Data for this task Start Marker
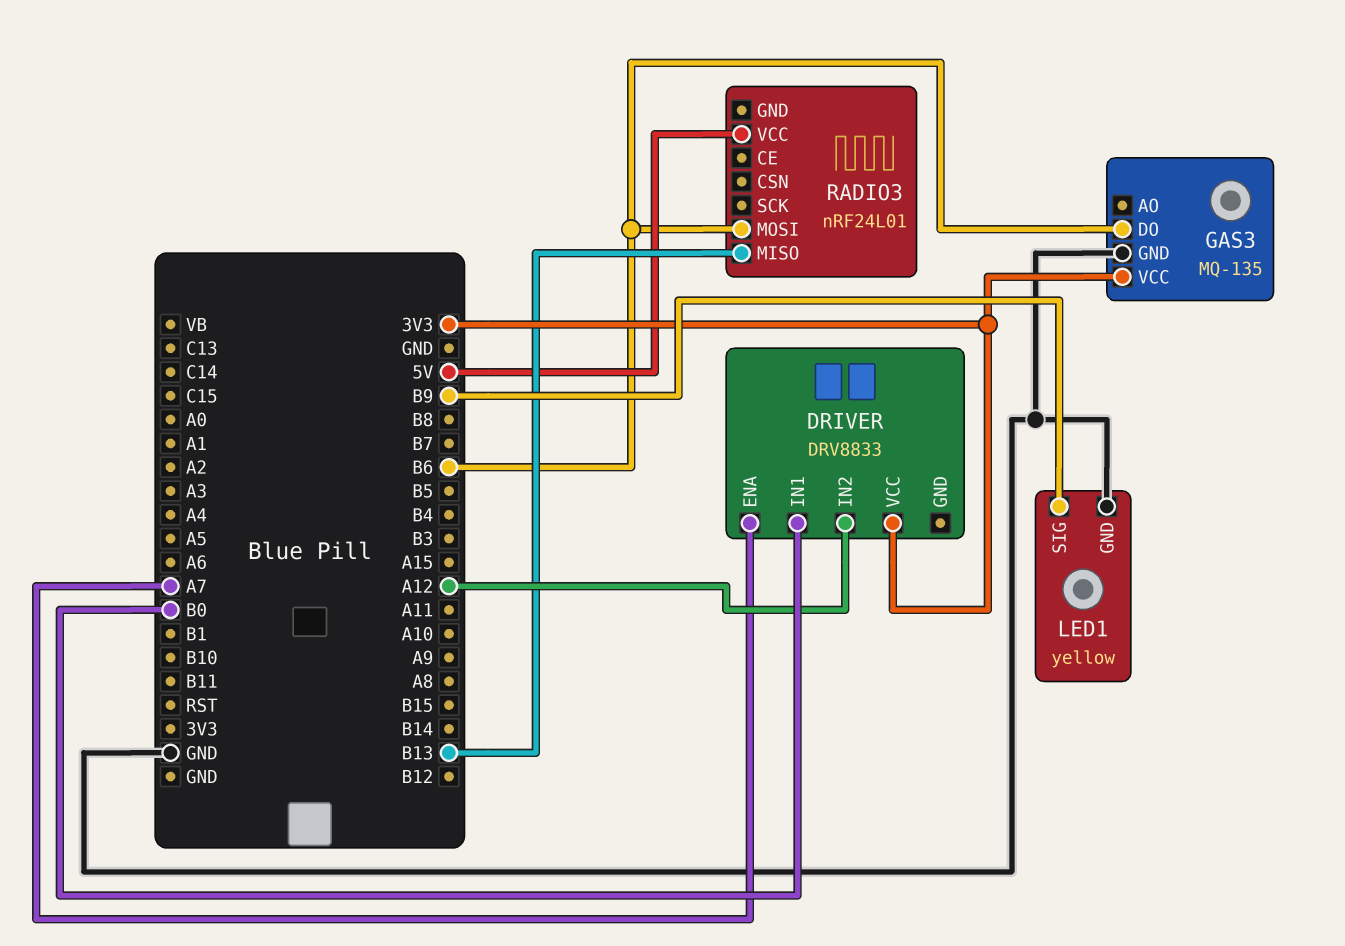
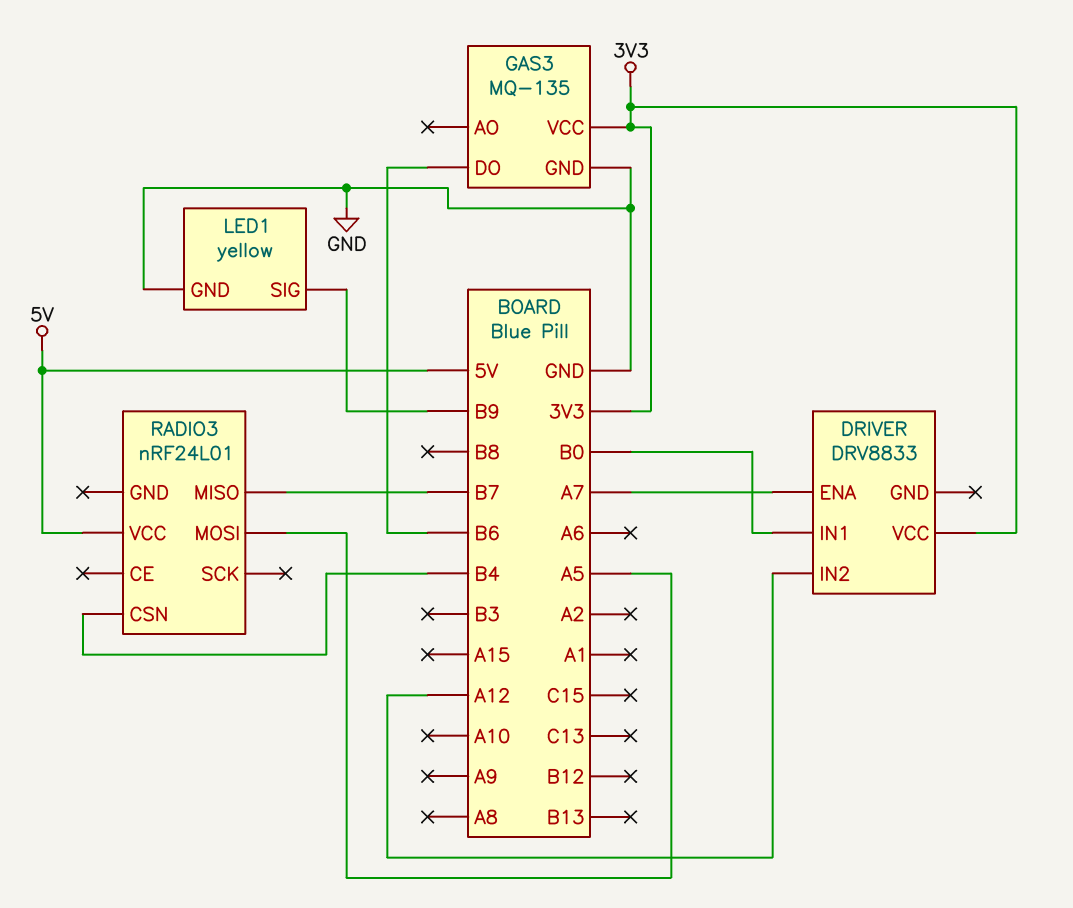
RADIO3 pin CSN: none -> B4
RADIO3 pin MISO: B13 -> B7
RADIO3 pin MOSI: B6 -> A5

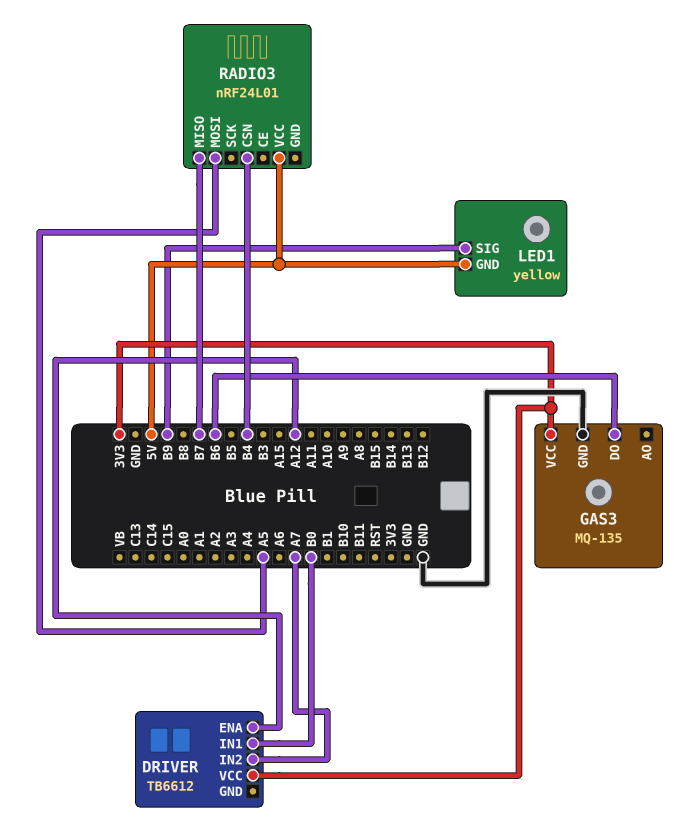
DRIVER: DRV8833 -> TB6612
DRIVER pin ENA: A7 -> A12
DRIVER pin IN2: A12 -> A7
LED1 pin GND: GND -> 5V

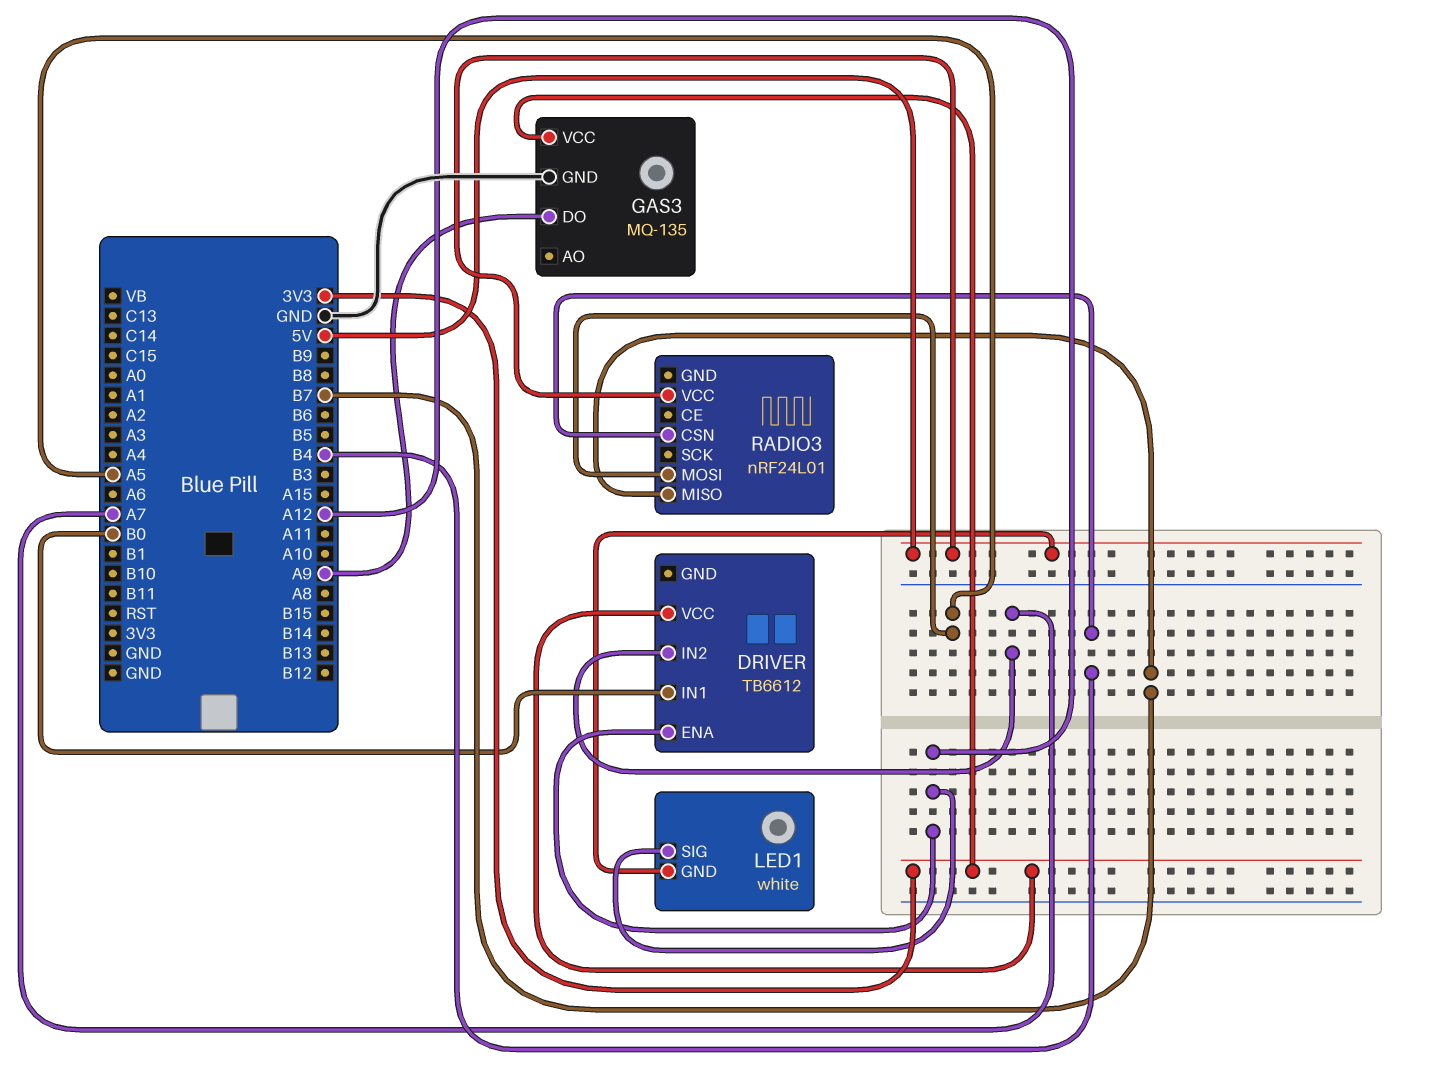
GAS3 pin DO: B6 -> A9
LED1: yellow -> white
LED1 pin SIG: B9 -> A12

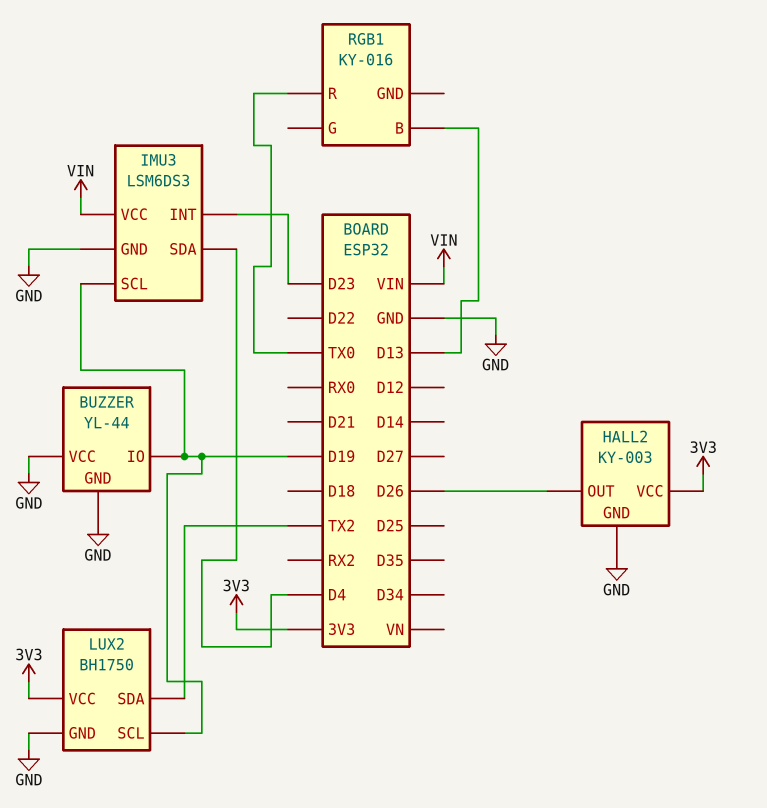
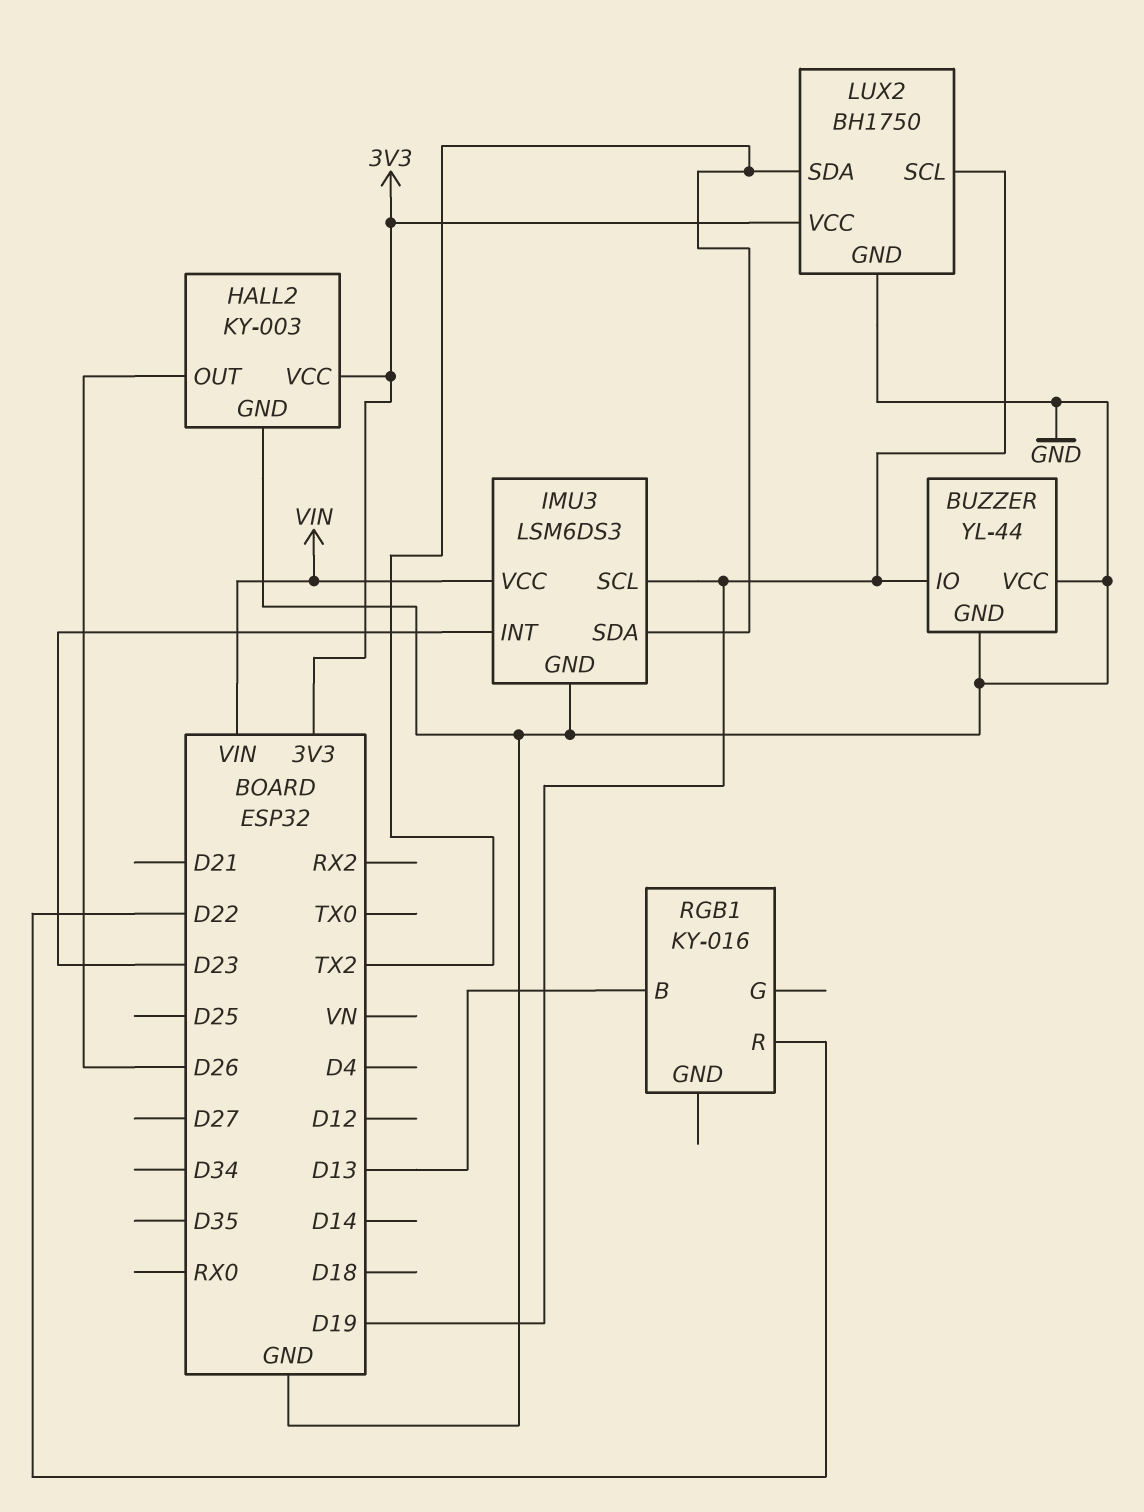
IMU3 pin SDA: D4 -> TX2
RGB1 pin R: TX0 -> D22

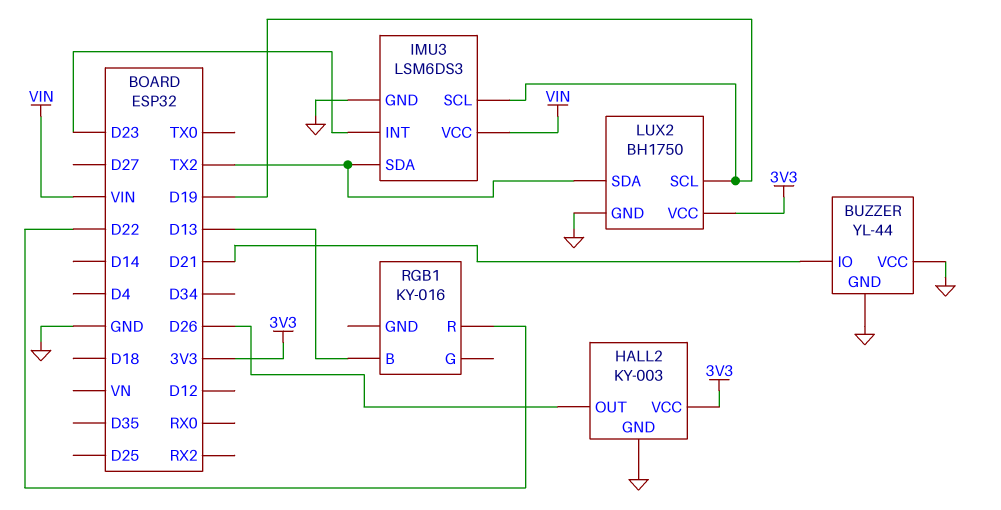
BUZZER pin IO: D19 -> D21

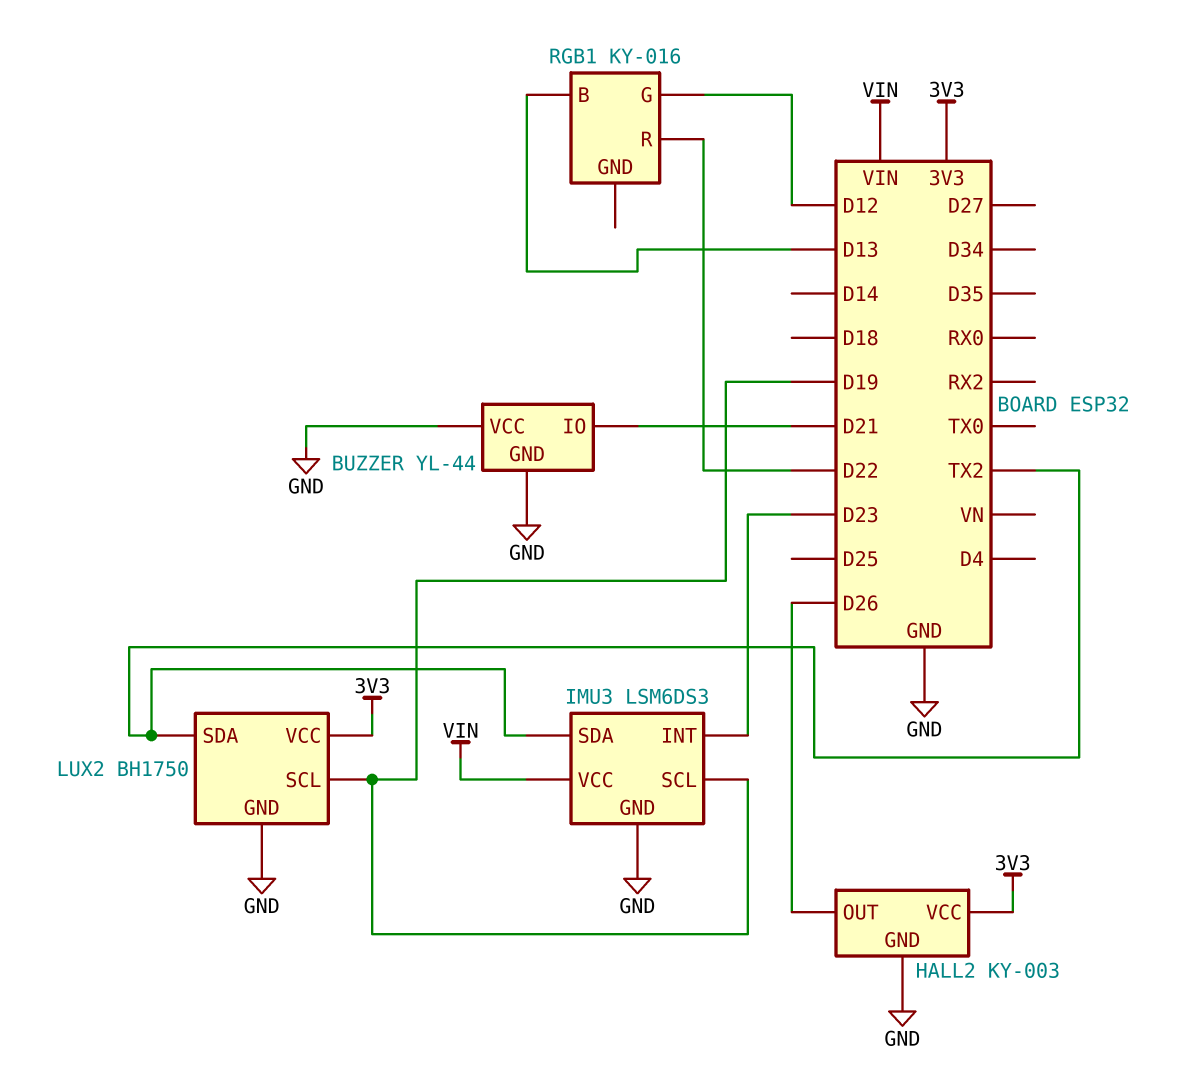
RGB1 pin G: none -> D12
Data for this task End Marker
After reading the material above, tally the lines that include the string "none" and give only the number.

▶ **Written response**: 2